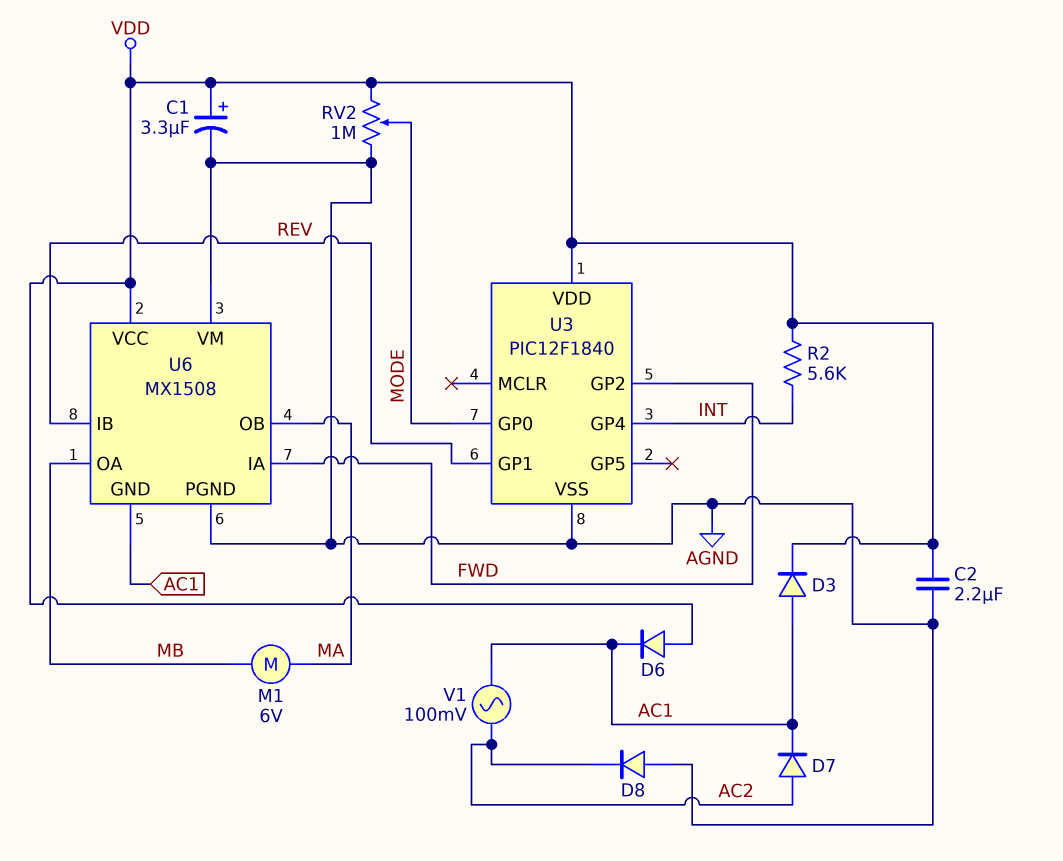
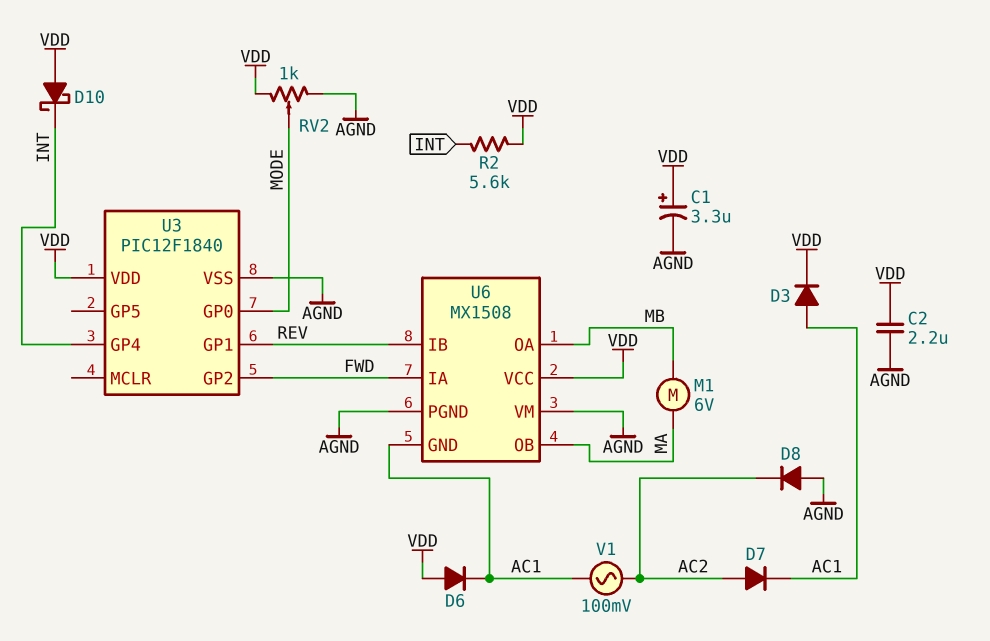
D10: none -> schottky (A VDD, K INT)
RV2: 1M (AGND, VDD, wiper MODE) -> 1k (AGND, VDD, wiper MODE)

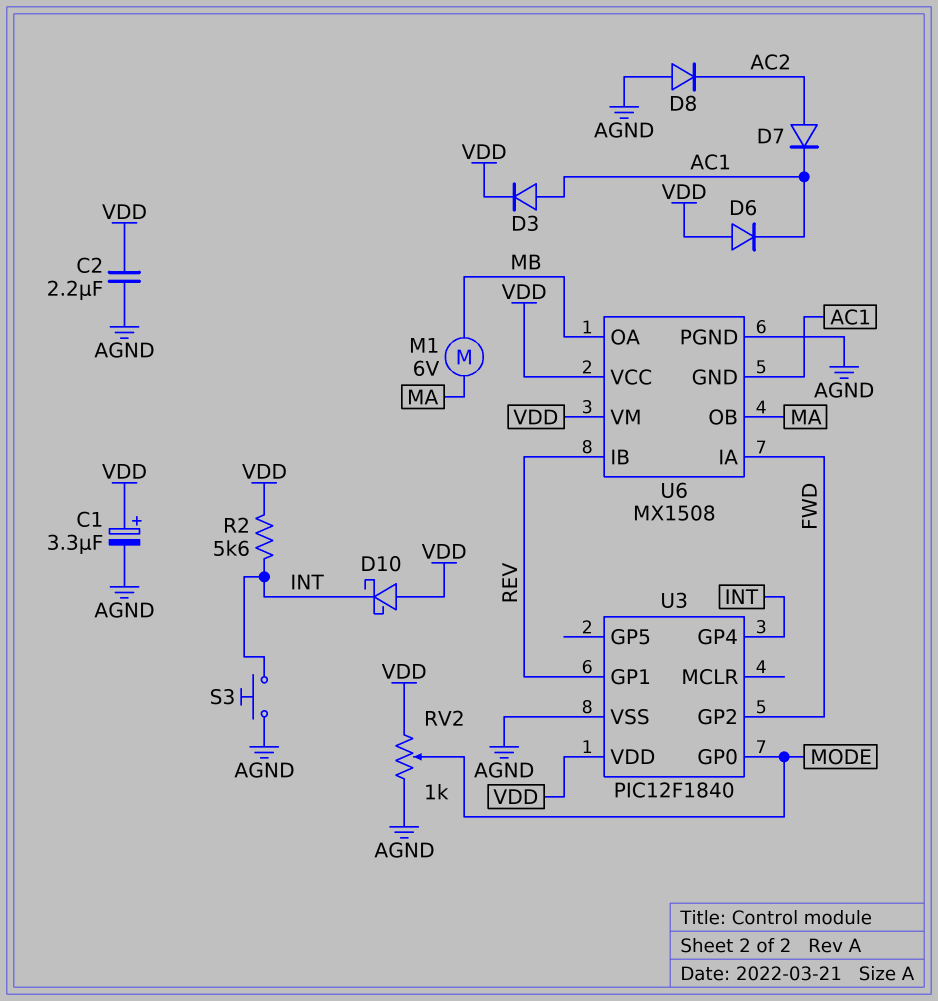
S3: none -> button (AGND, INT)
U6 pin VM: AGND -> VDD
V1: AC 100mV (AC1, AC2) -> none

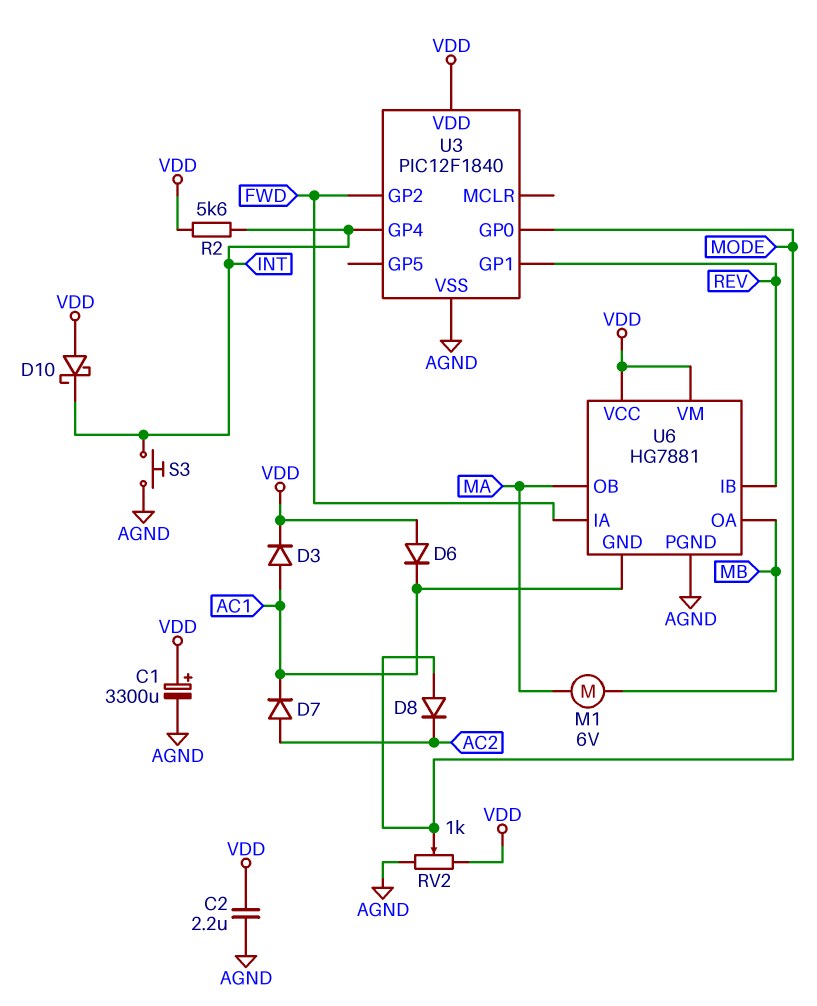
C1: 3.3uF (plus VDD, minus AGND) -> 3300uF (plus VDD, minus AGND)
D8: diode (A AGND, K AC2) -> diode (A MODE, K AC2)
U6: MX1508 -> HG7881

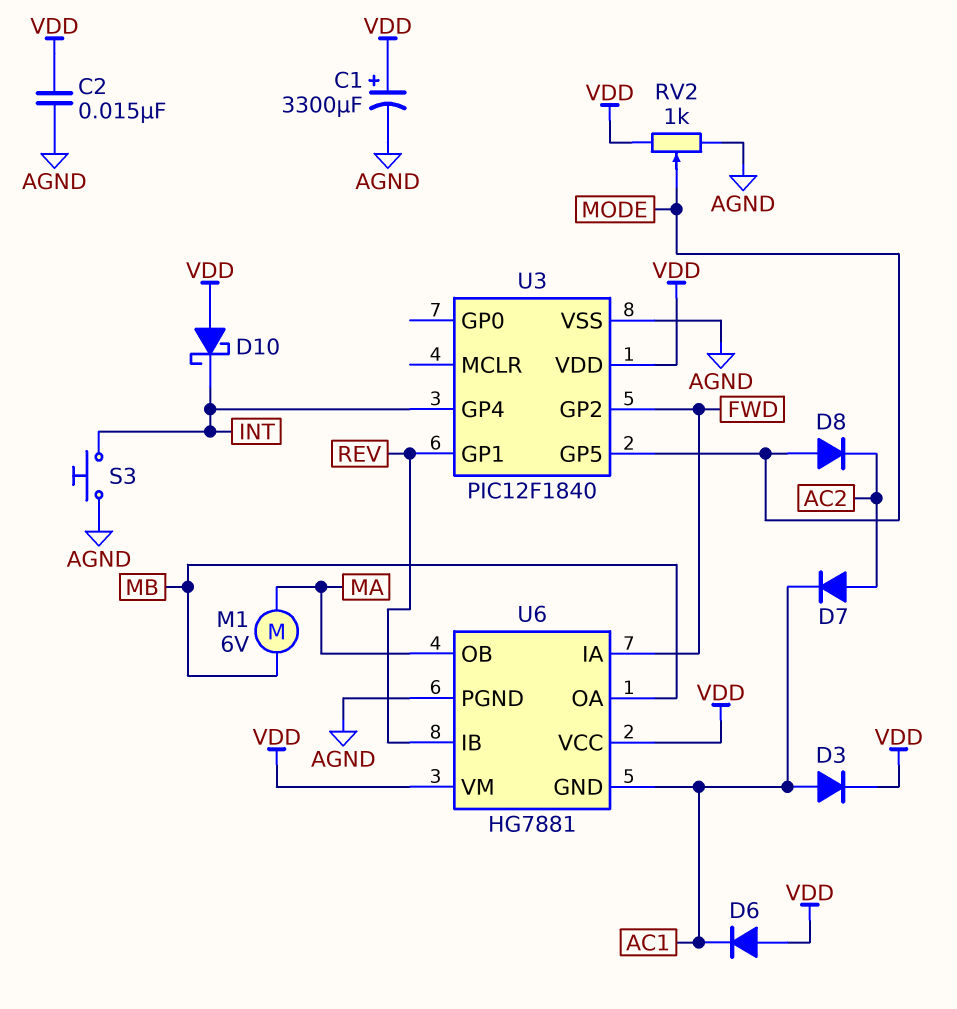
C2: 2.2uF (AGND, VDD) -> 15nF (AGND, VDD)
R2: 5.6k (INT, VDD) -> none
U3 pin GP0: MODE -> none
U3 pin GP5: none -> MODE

- [WORK INSTRUCTIONS]:
Copy out every line in the listing where the word "MODE" appears.

- [ANSWER FOR THE TASK]:
RV2: 1M (AGND, VDD, wiper MODE) -> 1k (AGND, VDD, wiper MODE)
D8: diode (A AGND, K AC2) -> diode (A MODE, K AC2)
U3 pin GP0: MODE -> none
U3 pin GP5: none -> MODE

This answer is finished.